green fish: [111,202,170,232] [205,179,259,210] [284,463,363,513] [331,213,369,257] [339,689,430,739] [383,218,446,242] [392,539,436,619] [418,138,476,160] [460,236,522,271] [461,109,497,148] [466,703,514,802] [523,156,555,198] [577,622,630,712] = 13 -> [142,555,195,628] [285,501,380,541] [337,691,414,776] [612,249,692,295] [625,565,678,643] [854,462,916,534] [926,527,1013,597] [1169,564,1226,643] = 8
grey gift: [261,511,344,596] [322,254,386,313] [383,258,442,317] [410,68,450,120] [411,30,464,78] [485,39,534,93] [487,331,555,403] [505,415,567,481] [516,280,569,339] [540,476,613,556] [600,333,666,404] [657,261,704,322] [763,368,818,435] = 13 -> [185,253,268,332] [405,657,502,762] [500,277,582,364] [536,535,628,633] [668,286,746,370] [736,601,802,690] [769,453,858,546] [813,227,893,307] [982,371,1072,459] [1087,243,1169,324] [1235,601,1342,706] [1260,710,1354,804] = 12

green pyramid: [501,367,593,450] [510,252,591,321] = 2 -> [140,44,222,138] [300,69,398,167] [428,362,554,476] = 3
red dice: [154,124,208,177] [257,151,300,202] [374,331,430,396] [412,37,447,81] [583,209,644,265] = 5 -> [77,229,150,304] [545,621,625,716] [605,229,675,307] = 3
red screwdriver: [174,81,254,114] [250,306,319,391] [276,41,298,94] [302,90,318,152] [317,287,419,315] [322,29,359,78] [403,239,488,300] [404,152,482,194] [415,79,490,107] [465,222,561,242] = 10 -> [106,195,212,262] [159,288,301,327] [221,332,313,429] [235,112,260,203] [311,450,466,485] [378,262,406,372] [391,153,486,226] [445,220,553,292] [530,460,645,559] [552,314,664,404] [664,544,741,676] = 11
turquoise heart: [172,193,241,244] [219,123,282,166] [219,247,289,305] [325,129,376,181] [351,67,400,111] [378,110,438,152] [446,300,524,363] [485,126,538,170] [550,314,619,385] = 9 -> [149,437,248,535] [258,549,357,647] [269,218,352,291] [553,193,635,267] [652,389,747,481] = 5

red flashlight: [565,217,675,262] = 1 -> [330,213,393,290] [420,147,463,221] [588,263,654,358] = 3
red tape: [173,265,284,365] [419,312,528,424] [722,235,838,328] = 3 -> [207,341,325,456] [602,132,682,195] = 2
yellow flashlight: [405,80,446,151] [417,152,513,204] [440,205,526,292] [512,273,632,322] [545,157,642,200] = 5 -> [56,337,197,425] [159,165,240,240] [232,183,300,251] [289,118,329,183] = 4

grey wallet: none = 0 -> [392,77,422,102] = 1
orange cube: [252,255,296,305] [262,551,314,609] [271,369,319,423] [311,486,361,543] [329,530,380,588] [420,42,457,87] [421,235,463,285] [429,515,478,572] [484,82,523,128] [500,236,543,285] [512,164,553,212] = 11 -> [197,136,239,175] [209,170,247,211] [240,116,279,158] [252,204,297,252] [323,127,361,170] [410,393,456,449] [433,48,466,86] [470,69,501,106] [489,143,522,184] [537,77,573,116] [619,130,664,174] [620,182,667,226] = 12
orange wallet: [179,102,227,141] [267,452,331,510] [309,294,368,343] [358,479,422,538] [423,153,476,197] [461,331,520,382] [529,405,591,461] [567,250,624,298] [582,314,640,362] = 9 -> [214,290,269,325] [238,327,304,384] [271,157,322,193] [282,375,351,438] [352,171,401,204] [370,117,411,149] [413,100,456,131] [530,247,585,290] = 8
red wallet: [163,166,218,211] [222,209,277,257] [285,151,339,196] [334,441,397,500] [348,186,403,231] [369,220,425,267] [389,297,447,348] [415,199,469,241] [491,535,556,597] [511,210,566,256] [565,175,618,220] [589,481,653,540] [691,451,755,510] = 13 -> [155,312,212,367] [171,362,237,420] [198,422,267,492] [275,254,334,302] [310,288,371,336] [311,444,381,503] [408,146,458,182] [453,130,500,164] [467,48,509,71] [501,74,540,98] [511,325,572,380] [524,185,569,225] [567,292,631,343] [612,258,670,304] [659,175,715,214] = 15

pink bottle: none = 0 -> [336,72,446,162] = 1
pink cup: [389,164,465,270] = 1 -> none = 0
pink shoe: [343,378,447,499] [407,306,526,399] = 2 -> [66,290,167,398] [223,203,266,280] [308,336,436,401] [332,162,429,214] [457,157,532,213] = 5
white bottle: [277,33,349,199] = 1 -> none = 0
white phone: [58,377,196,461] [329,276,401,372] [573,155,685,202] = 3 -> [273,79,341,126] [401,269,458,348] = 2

### Problem details
Nothing before the line containing "white bottle: [277,33,349,199]" should be repeated; repeat that line and all later lines through the end of the data above, exactly.

### Worked solution
white bottle: [277,33,349,199] = 1 -> none = 0
white phone: [58,377,196,461] [329,276,401,372] [573,155,685,202] = 3 -> [273,79,341,126] [401,269,458,348] = 2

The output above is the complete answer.